» **Task item**: Begin at the line containing "(655, 264) = (537, 437): none -> red house" in the entries below and end at the line containing "(90, 405) = (455, 562): white"; transcribe that range exactly and nothing outside it.

» **Material provided**:
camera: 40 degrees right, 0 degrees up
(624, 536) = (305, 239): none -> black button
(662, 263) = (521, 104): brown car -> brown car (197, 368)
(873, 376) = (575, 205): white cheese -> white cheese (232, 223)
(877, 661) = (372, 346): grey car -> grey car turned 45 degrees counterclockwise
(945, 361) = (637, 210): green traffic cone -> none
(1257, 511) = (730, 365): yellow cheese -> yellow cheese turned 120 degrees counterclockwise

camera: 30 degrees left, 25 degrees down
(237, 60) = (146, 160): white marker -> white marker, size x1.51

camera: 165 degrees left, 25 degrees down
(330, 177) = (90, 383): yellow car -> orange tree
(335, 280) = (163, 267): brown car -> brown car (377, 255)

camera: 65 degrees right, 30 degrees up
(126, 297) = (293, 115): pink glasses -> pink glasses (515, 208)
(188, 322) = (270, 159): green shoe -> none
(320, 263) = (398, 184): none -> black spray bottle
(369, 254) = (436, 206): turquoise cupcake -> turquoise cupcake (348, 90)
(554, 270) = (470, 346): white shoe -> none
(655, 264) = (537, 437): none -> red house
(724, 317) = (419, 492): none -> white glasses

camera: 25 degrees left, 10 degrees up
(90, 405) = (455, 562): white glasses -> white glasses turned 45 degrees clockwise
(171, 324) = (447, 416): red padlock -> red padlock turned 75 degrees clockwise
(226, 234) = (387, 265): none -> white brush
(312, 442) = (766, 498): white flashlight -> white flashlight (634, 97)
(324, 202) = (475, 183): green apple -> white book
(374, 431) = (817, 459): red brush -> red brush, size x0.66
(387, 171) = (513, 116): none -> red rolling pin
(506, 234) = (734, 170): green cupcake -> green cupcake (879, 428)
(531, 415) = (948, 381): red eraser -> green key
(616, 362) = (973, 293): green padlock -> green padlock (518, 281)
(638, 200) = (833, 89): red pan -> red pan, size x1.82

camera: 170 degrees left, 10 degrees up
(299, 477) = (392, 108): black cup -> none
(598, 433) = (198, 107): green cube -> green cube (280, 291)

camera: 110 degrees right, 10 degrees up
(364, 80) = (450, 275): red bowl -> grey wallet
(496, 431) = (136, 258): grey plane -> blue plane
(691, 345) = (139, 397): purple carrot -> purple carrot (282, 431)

» **Task answer**:
(655, 264) = (537, 437): none -> red house
(724, 317) = (419, 492): none -> white glasses

camera: 25 degrees left, 10 degrees up
(90, 405) = (455, 562): white glasses -> white glasses turned 45 degrees clockwise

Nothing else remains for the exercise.